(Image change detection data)
+++
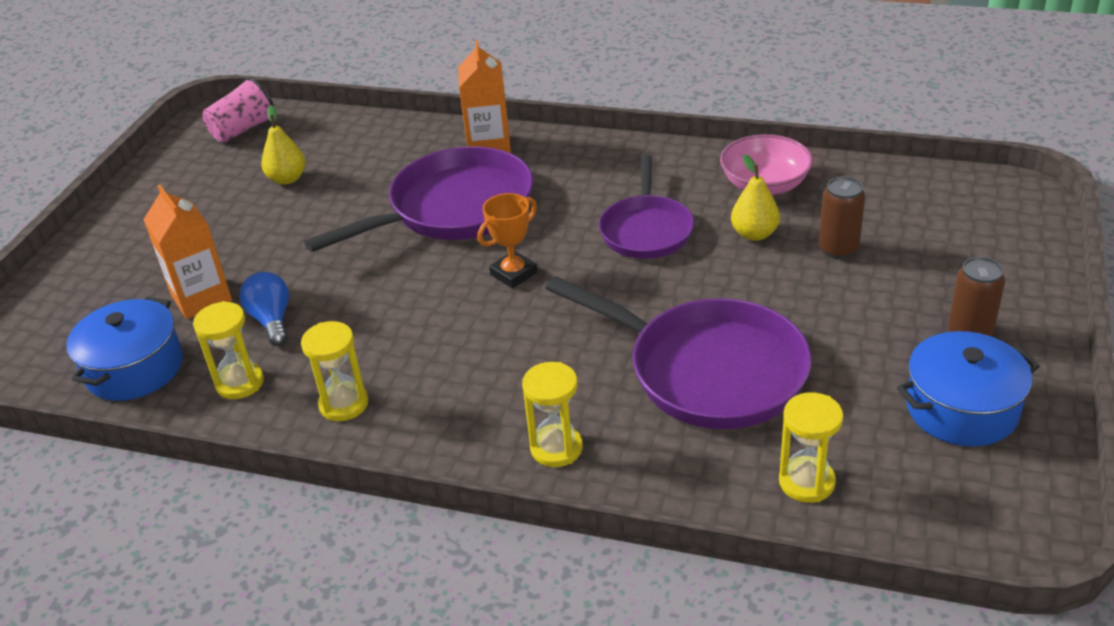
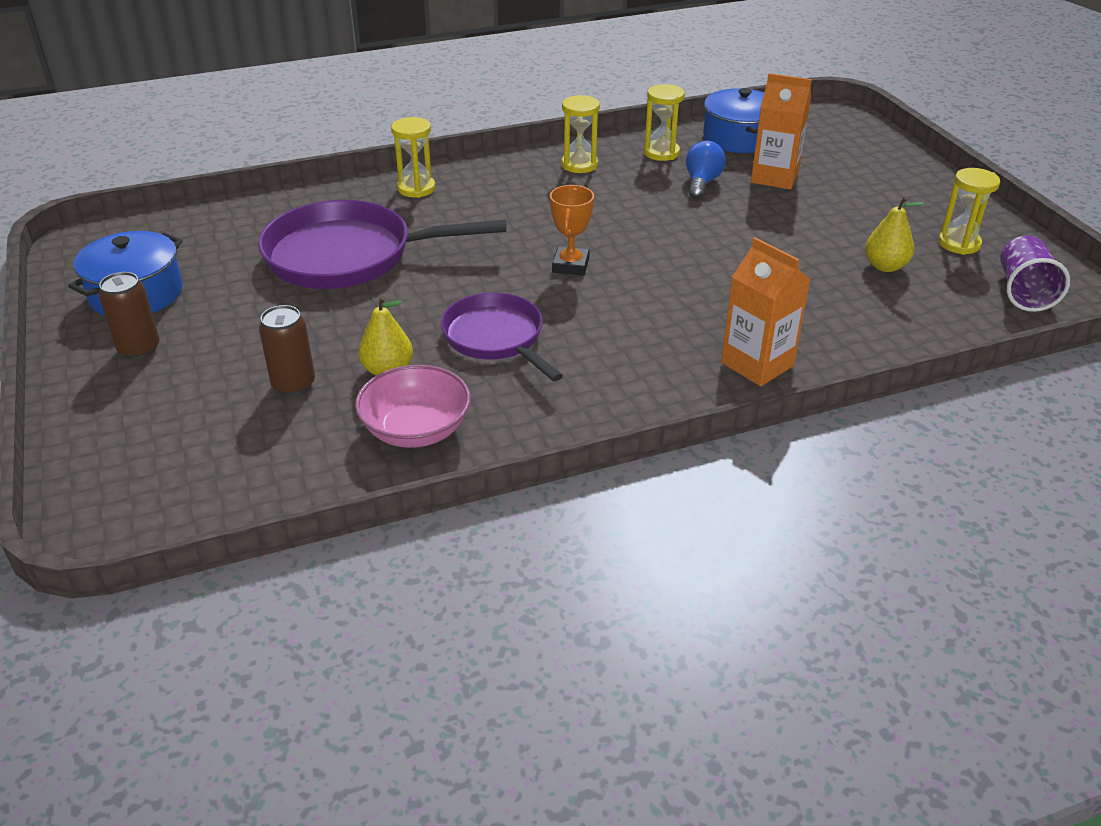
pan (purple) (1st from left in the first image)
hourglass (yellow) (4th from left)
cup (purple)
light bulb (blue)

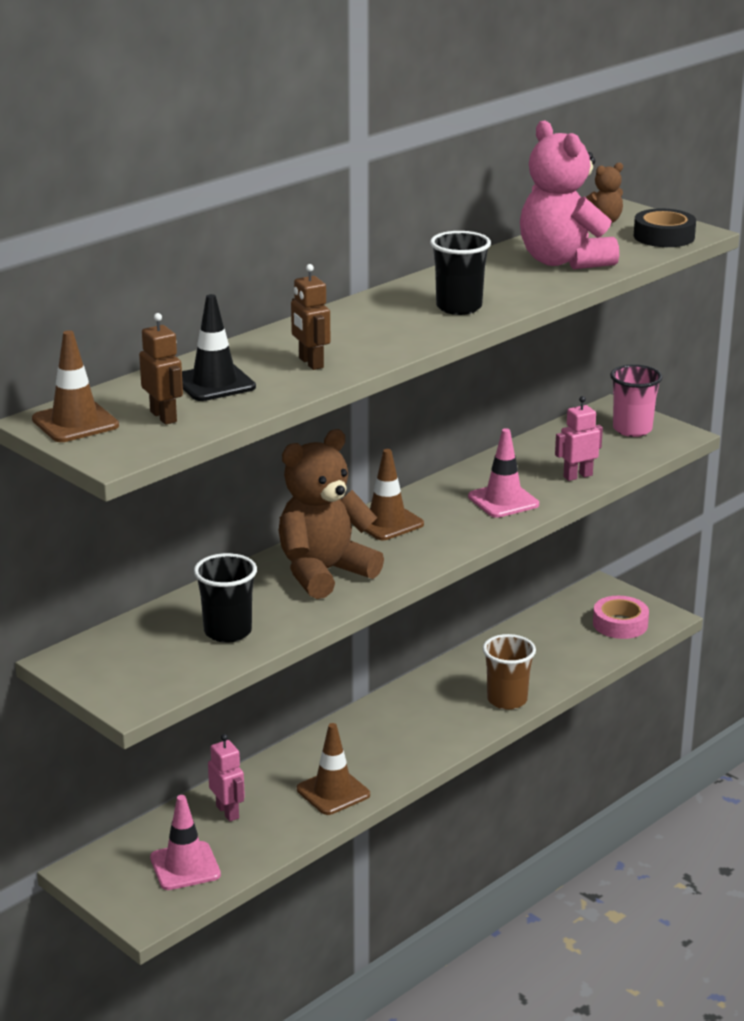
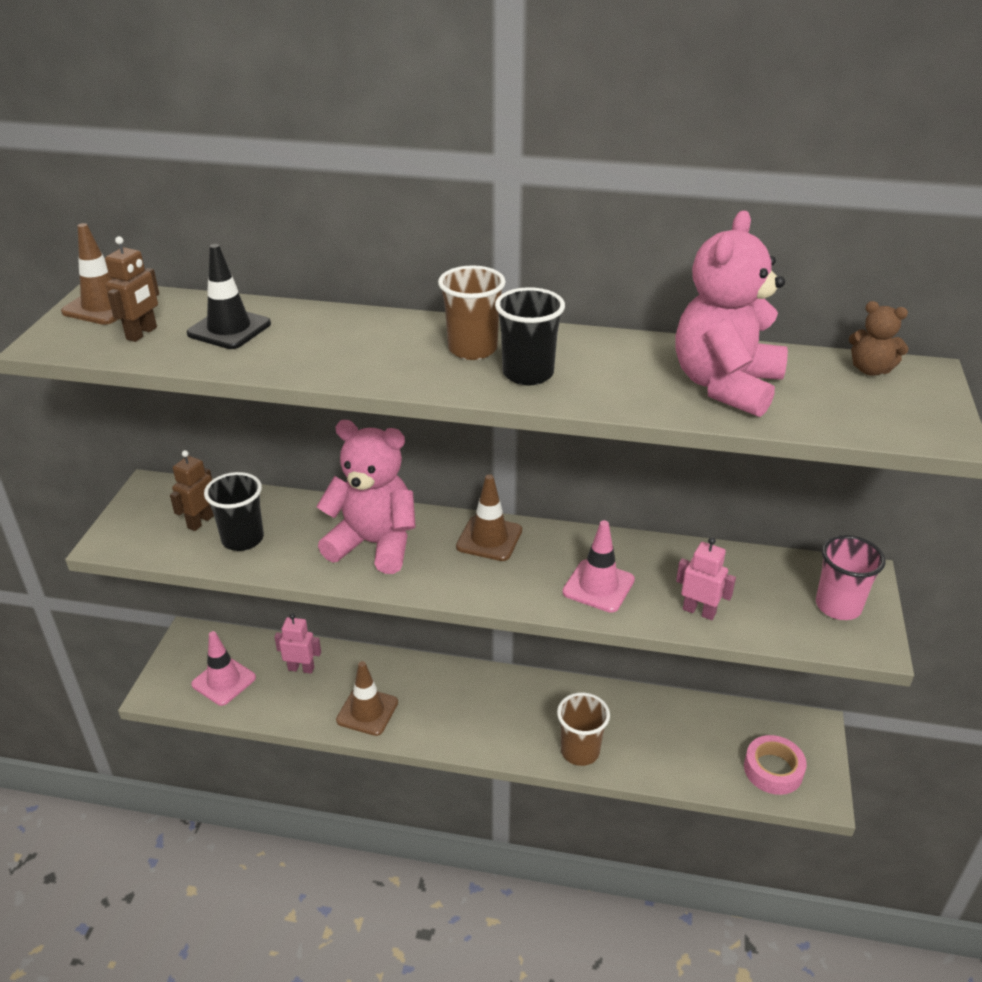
tape (black)
cup (brown) (1st from left)
robot (brown) (2nd from left)
teddy bear (pink) (1st from left)
robot (pink) (1st from left)

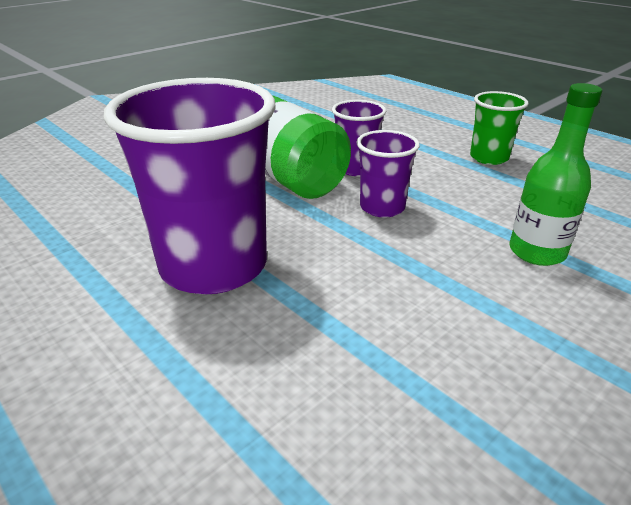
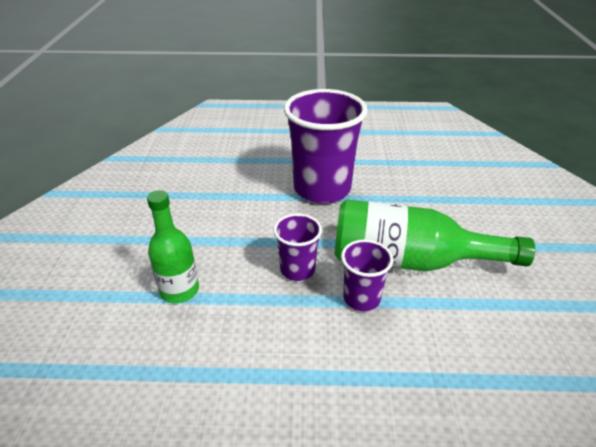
cup (green)

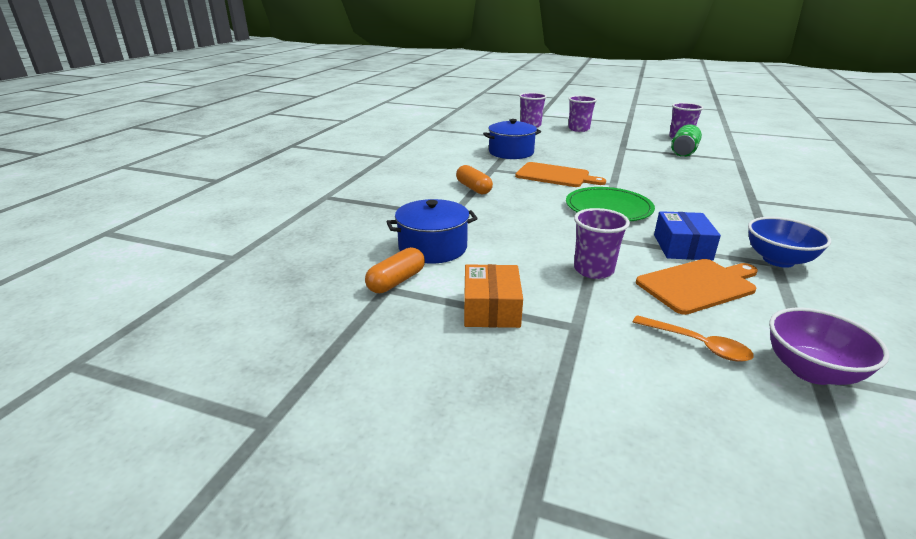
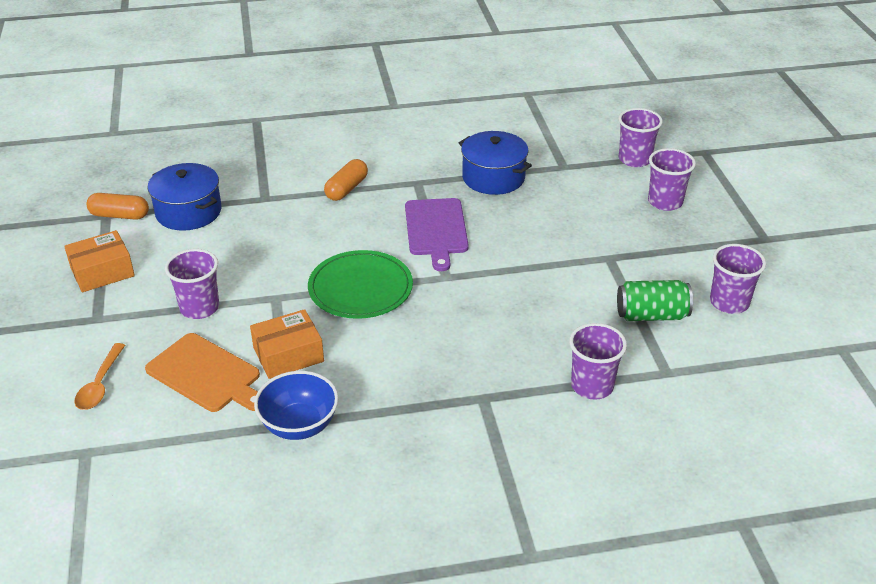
bowl (purple)
cup (purple) (2nd from left)
cutting board (purple)
box (orange) (2nd from left)

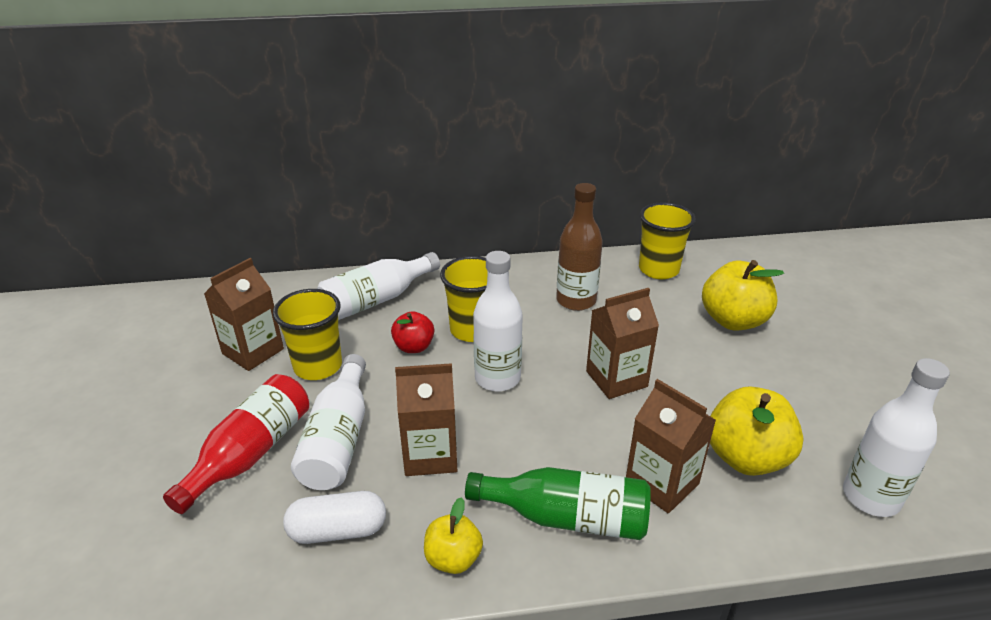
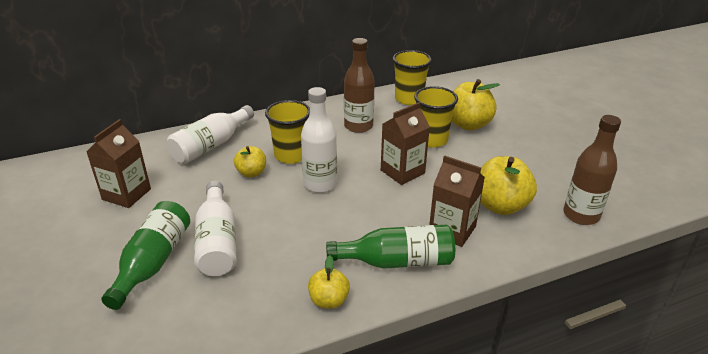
capsule (white)
carton (brown) (2nd from left in the first image)
cup (yellow) (3rd from left)
bottle (green) (1st from left)
apple (yellow) (1st from left)
bottle (brown) (2nd from left)

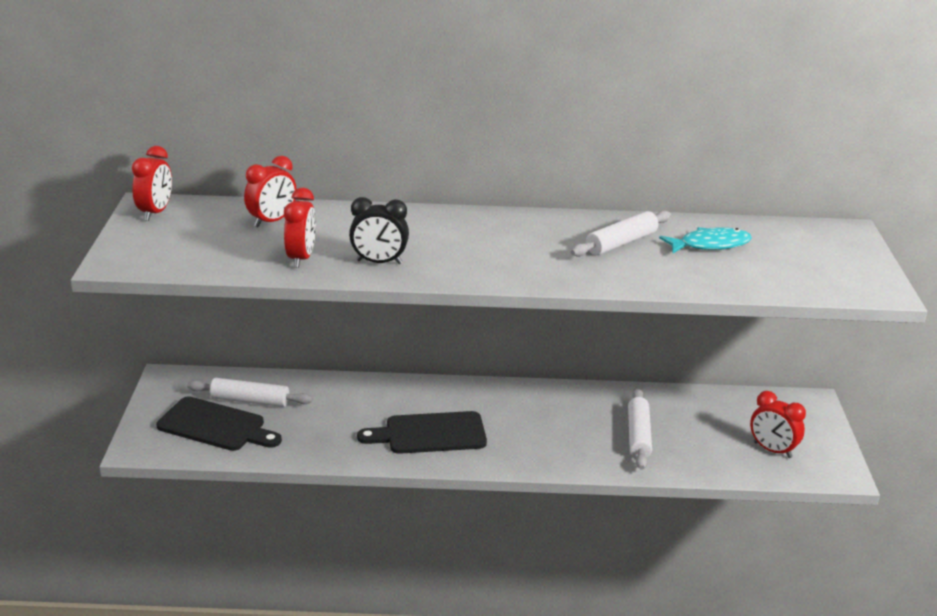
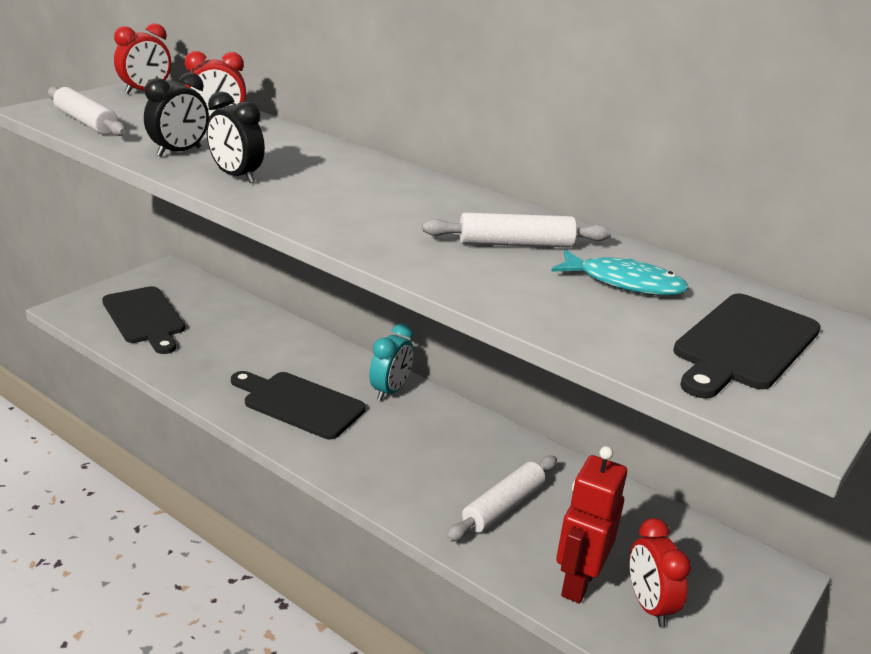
clock (turquoise)
robot (red)
cutting board (black) (3rd from left)
rolling pin (white) (1st from left)
clock (black) (1st from left)

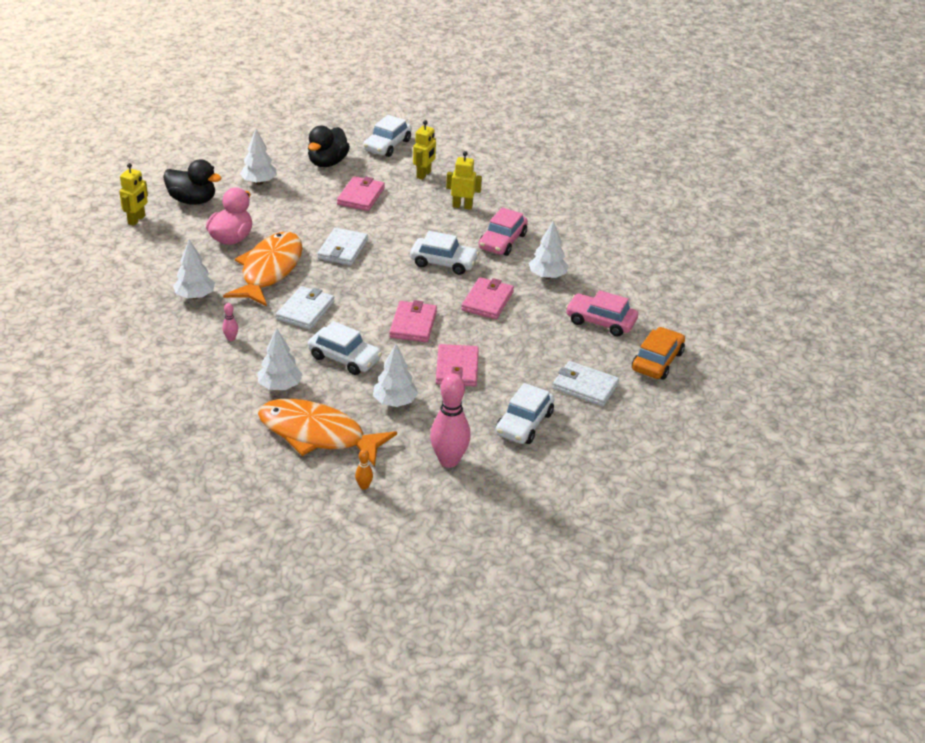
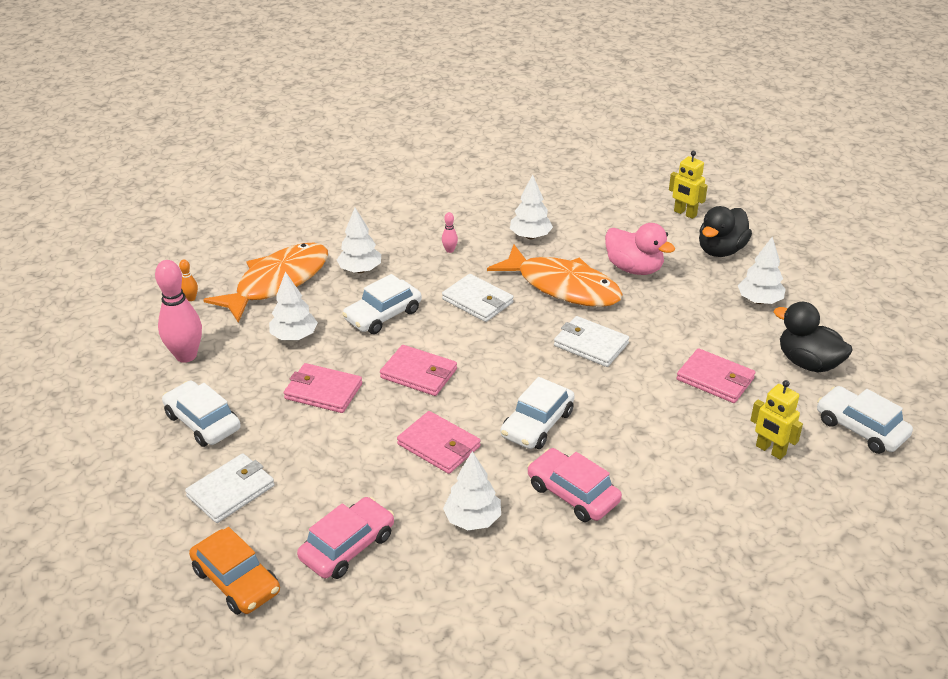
robot (yellow) (3rd from left in the first image)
+++
Directions for this task: Reproduce the records, all of them, word for word; omit the pictures.

Answer to the problem:
pan (purple) (1st from left in the first image)
hourglass (yellow) (4th from left)
cup (purple)
light bulb (blue)

tape (black)
cup (brown) (1st from left)
robot (brown) (2nd from left)
teddy bear (pink) (1st from left)
robot (pink) (1st from left)

cup (green)

bowl (purple)
cup (purple) (2nd from left)
cutting board (purple)
box (orange) (2nd from left)

capsule (white)
carton (brown) (2nd from left in the first image)
cup (yellow) (3rd from left)
bottle (green) (1st from left)
apple (yellow) (1st from left)
bottle (brown) (2nd from left)

clock (turquoise)
robot (red)
cutting board (black) (3rd from left)
rolling pin (white) (1st from left)
clock (black) (1st from left)

robot (yellow) (3rd from left in the first image)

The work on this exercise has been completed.